━━━ EXTRACTED INFORMATION ━━━

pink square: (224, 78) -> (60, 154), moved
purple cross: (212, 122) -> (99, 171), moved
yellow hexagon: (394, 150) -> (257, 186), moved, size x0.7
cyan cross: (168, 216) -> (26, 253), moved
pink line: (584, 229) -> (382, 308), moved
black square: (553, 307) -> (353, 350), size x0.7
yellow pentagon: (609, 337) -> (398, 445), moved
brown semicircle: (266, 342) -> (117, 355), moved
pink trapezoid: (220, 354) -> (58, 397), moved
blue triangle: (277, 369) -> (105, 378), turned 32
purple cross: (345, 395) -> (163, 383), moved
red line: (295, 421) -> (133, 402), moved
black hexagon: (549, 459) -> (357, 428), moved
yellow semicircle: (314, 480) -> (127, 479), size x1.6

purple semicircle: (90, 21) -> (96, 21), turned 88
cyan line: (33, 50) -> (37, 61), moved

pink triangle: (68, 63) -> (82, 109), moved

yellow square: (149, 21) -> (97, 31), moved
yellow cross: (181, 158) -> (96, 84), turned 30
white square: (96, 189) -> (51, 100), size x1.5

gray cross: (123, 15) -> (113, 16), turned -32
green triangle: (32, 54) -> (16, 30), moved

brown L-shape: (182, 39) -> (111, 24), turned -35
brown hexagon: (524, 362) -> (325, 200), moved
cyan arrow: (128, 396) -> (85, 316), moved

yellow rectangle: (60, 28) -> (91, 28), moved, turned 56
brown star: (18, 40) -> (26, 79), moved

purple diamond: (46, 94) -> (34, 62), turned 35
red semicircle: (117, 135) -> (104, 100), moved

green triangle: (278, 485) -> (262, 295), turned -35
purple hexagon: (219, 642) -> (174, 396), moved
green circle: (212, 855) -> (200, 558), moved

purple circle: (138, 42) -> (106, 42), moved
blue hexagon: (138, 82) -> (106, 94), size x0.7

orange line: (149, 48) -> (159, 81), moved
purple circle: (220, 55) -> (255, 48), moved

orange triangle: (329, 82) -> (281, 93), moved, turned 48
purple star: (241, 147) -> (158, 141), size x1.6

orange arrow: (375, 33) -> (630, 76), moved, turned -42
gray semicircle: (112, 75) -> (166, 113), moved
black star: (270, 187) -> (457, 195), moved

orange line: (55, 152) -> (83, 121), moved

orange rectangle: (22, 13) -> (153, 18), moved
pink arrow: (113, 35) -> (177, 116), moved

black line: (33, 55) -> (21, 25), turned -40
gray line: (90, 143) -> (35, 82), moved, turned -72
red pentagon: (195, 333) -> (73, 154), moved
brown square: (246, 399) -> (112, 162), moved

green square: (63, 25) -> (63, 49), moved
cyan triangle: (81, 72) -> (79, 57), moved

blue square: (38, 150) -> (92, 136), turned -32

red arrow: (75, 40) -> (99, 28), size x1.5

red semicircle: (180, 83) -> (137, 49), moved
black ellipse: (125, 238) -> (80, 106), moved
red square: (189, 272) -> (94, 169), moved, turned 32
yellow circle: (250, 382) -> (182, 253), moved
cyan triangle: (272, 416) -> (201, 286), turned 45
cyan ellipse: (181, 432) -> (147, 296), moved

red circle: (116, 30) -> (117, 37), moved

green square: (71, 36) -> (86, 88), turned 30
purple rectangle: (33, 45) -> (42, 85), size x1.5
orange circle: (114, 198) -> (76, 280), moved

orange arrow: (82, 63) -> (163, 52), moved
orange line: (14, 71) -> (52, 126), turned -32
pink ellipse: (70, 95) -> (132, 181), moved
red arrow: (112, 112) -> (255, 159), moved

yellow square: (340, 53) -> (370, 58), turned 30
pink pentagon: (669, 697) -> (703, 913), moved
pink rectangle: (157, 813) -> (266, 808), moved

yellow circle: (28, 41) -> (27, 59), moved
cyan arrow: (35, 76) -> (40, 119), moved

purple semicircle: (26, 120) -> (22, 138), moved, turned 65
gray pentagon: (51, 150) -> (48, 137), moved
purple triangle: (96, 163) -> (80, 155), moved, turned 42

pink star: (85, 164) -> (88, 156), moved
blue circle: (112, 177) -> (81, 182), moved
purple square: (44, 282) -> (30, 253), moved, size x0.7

━━━

### EXERCISE OBJECTIVE
Your task is to restate, word for word, each line from the one that includes "yellow square: (340, 53)" to the end of the records, with both ends included and nothing else.

### FINAL ANSWER
yellow square: (340, 53) -> (370, 58), turned 30
pink pentagon: (669, 697) -> (703, 913), moved
pink rectangle: (157, 813) -> (266, 808), moved

yellow circle: (28, 41) -> (27, 59), moved
cyan arrow: (35, 76) -> (40, 119), moved

purple semicircle: (26, 120) -> (22, 138), moved, turned 65
gray pentagon: (51, 150) -> (48, 137), moved
purple triangle: (96, 163) -> (80, 155), moved, turned 42

pink star: (85, 164) -> (88, 156), moved
blue circle: (112, 177) -> (81, 182), moved
purple square: (44, 282) -> (30, 253), moved, size x0.7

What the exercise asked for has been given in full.